## How to complete this task
For each line in the data below that holds "brick", return a copy.

## Provided data
+---+

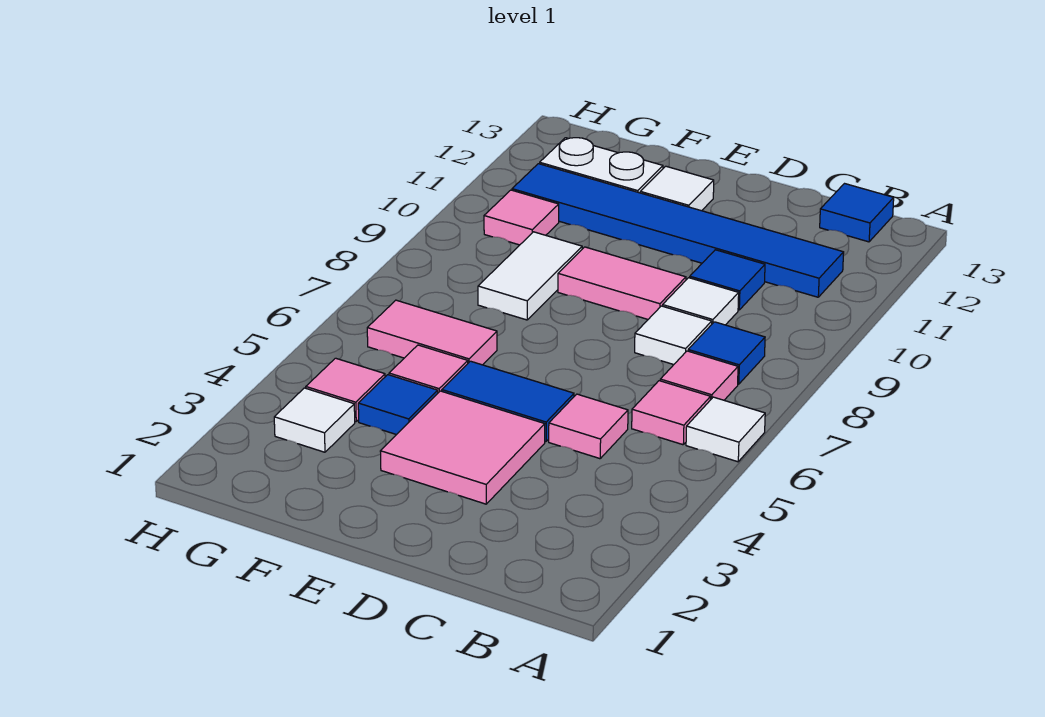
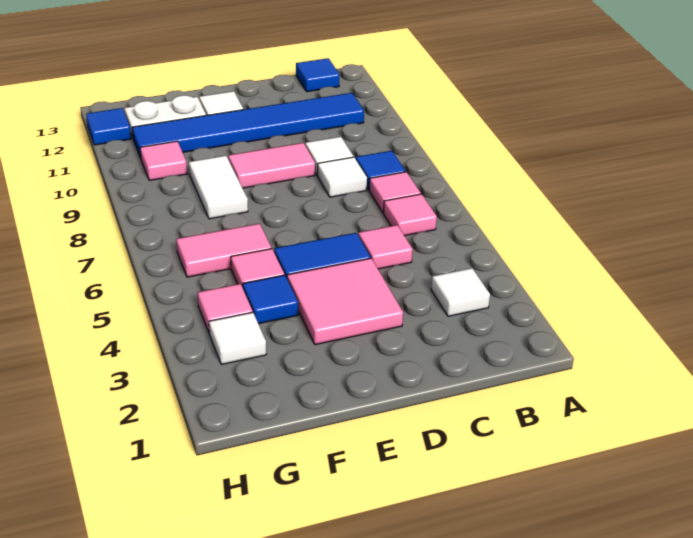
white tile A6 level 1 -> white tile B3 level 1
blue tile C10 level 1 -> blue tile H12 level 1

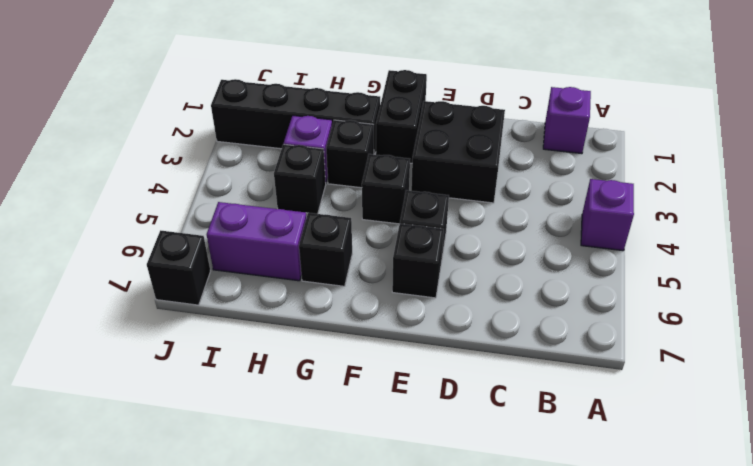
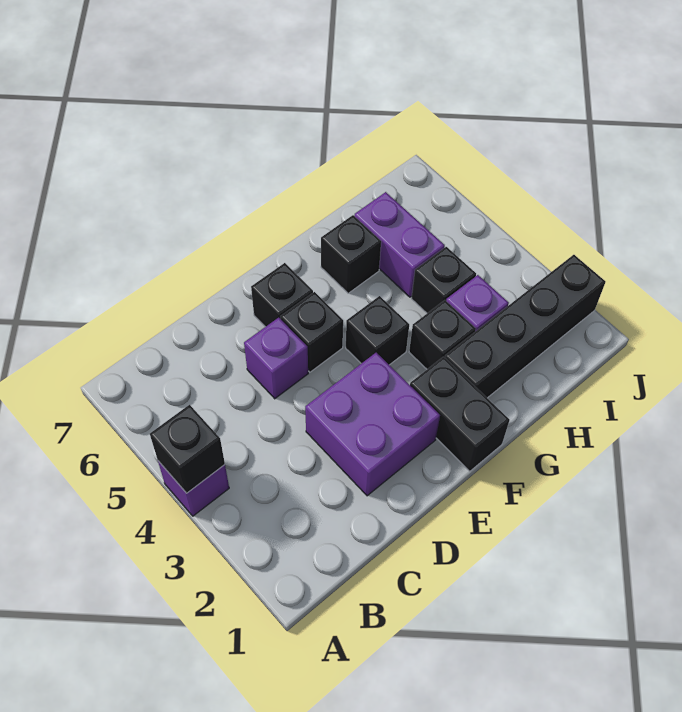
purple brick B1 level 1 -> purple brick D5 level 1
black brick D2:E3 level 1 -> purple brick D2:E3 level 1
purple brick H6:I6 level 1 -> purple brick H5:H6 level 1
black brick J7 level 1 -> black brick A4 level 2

+---+

## Answer to the exercise
purple brick B1 level 1 -> purple brick D5 level 1
black brick D2:E3 level 1 -> purple brick D2:E3 level 1
purple brick H6:I6 level 1 -> purple brick H5:H6 level 1
black brick J7 level 1 -> black brick A4 level 2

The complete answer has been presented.